▶ Content revision data:
════════

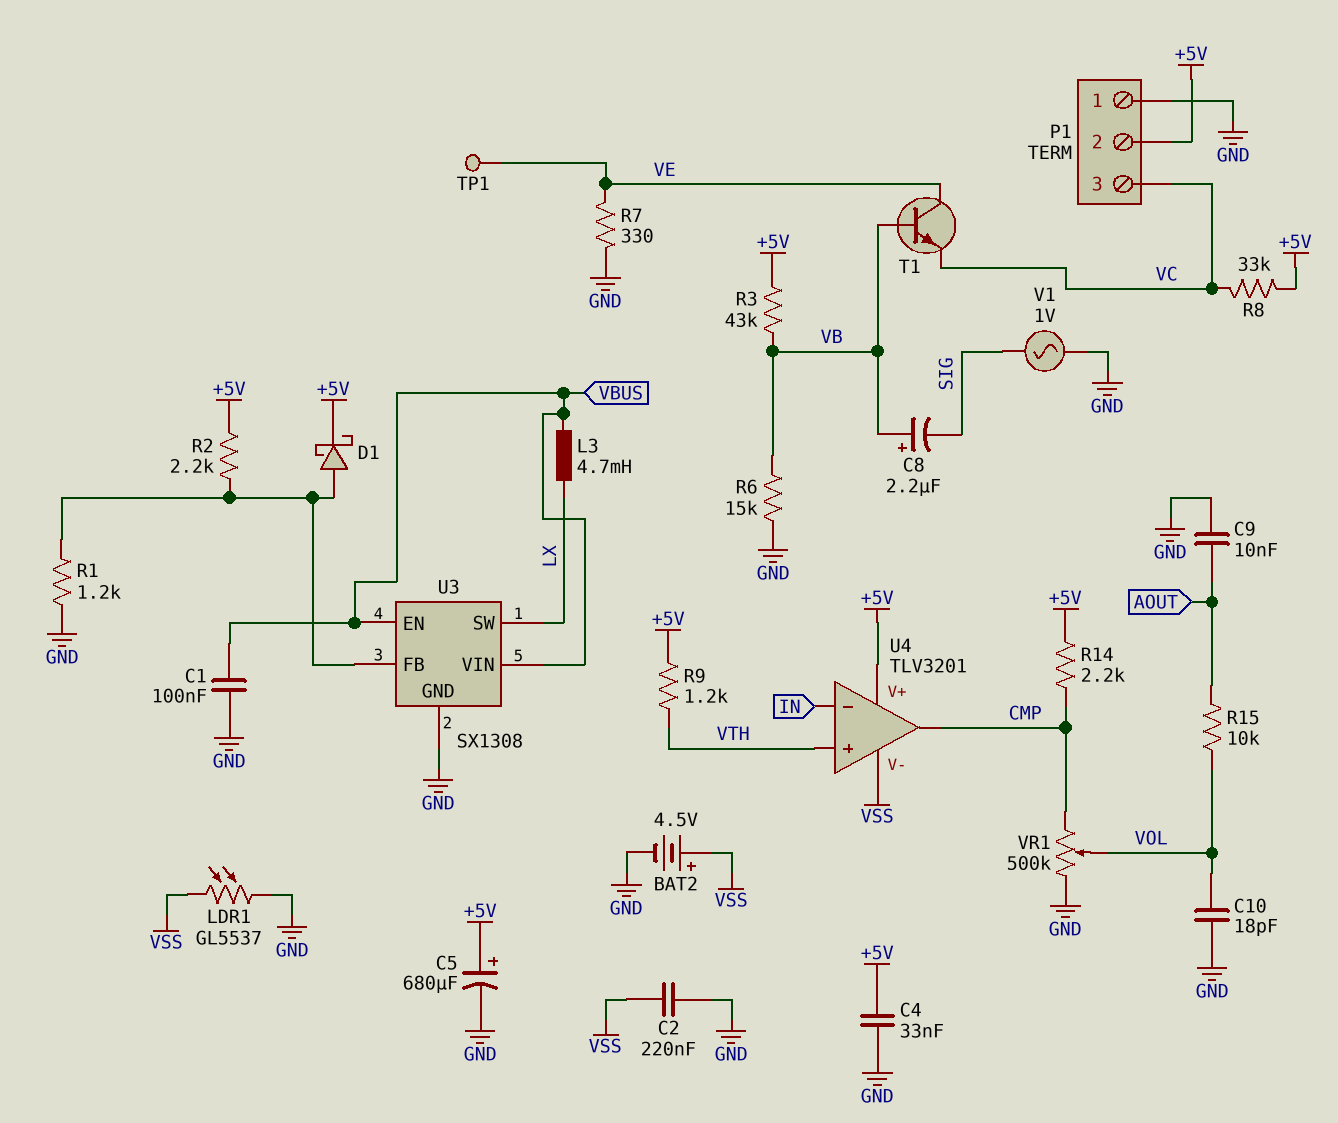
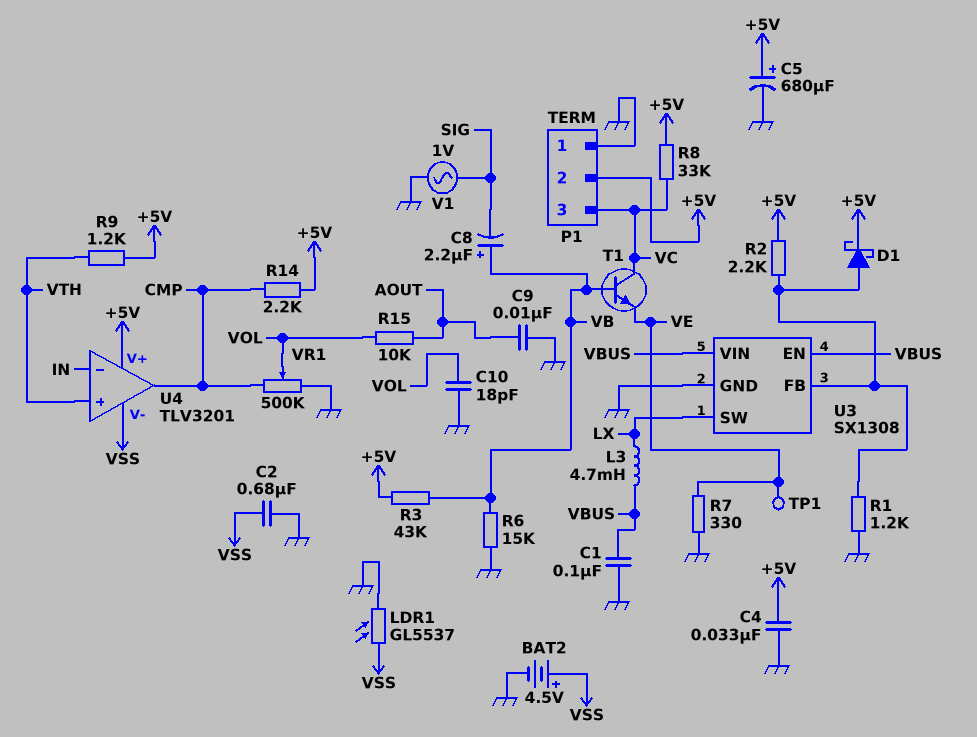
C2: 220nF (GND, VSS) -> 680nF (GND, VSS)
T1: NPN (B VB, C VE, E VC) -> NPN (B VB, C VC, E VE)

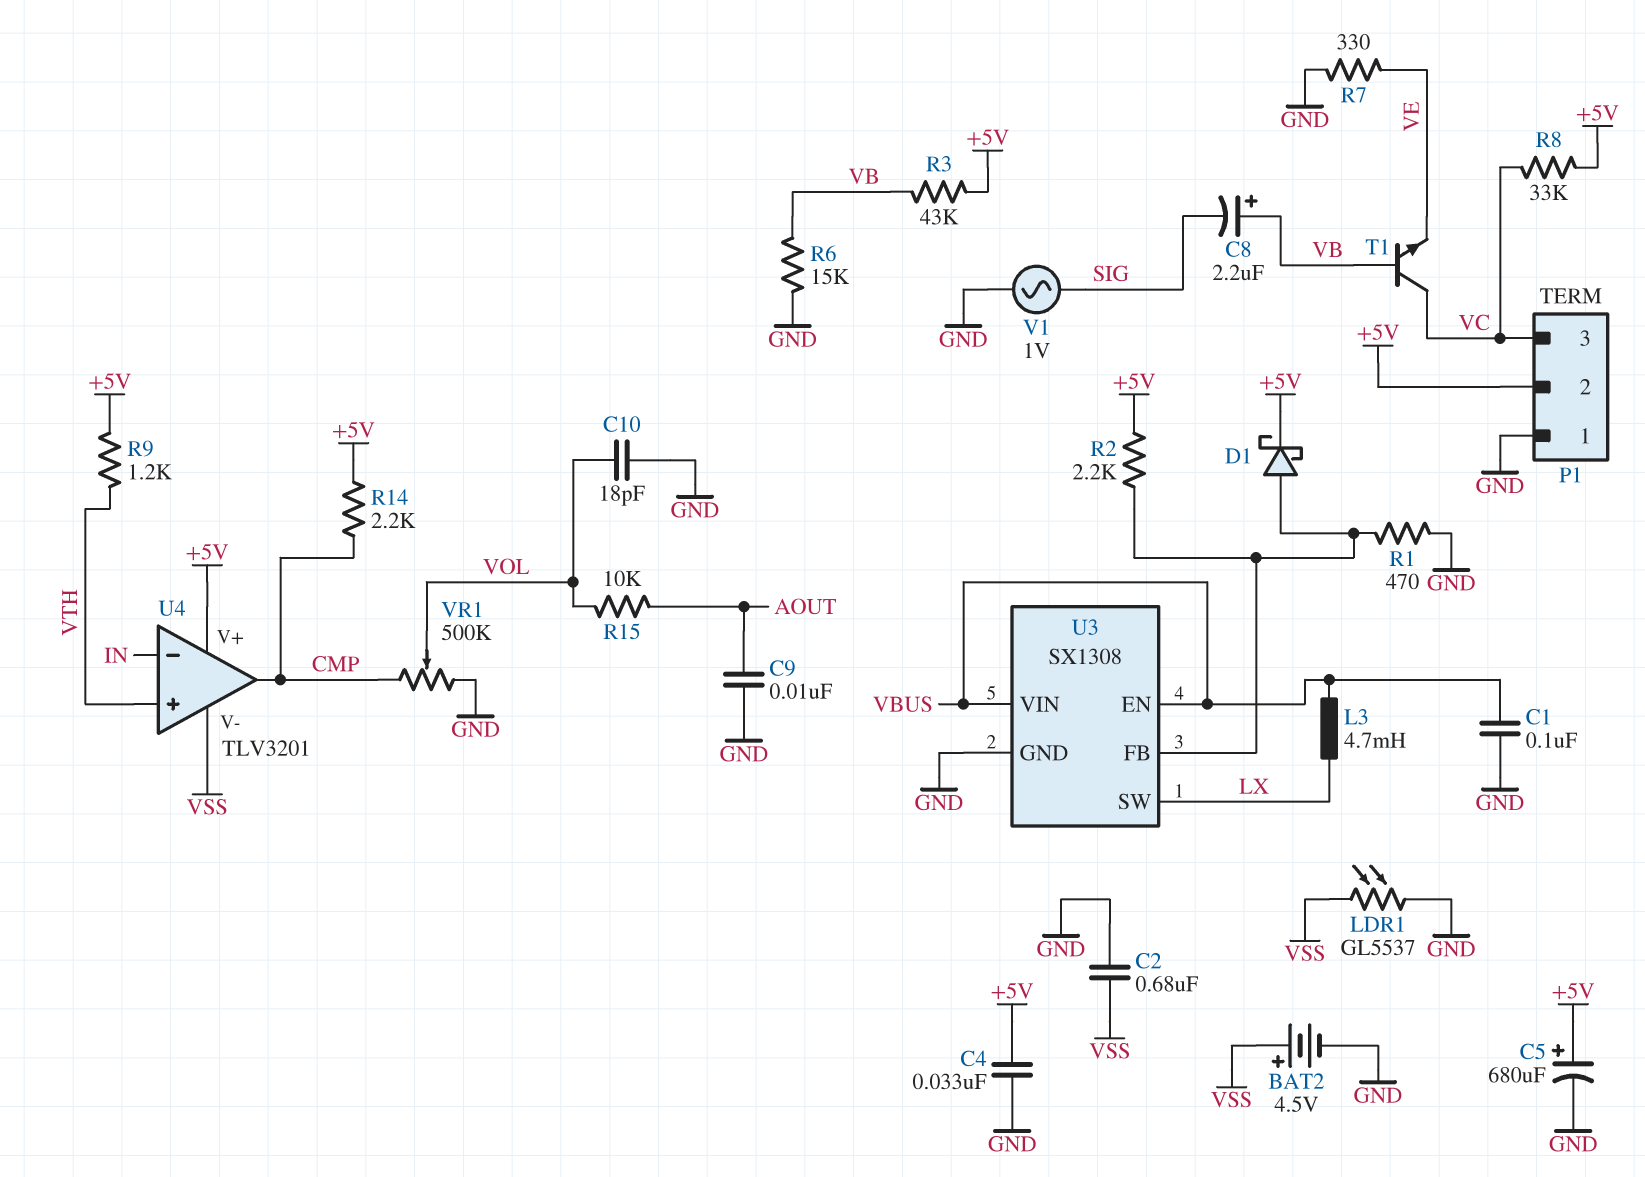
R1: 1.2k (GND, U3/FB) -> 470 (GND, U3/FB)
TP1: test point (VE) -> none

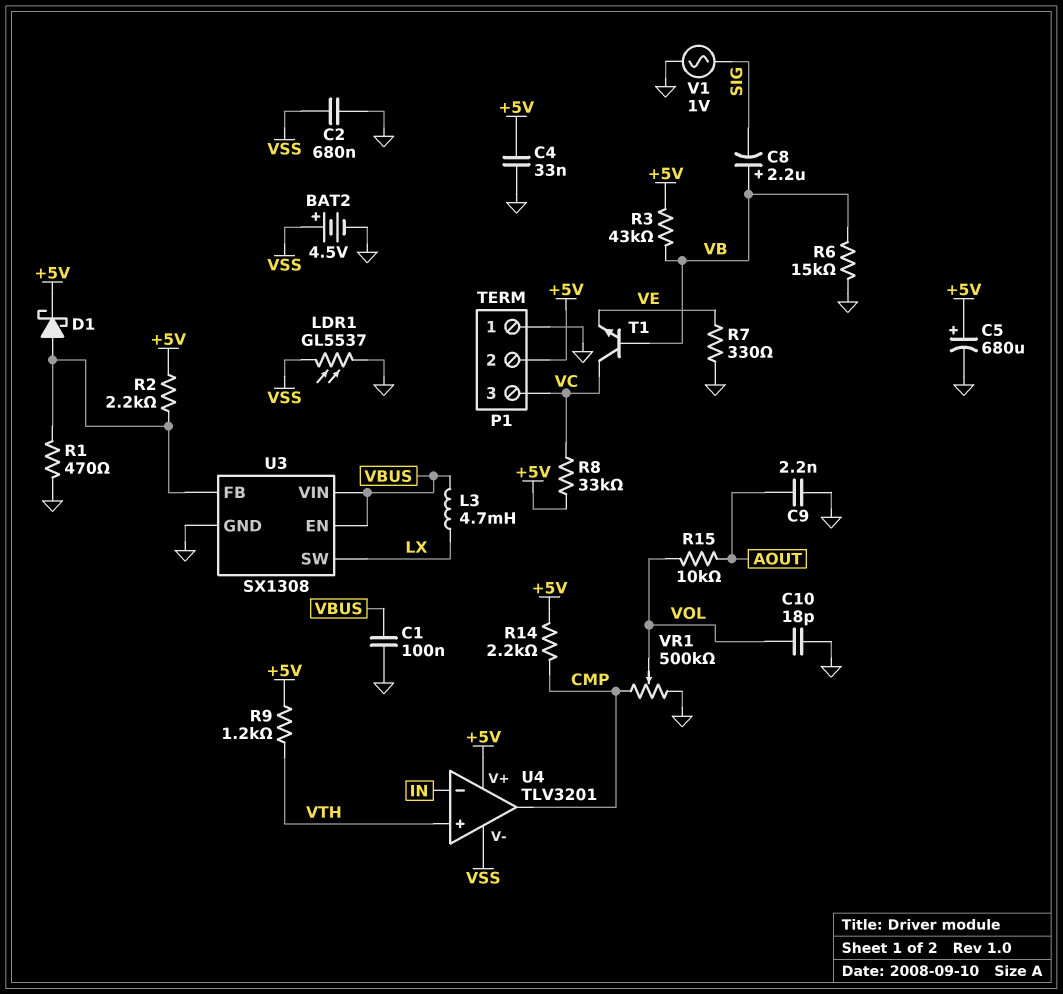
C9: 10nF (AOUT, GND) -> 2.2nF (AOUT, GND)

════════

▶ Instructions to follow: Write out the data in full and exactly as given, though without the images.

▶ Your solution:
C2: 220nF (GND, VSS) -> 680nF (GND, VSS)
T1: NPN (B VB, C VE, E VC) -> NPN (B VB, C VC, E VE)

R1: 1.2k (GND, U3/FB) -> 470 (GND, U3/FB)
TP1: test point (VE) -> none

C9: 10nF (AOUT, GND) -> 2.2nF (AOUT, GND)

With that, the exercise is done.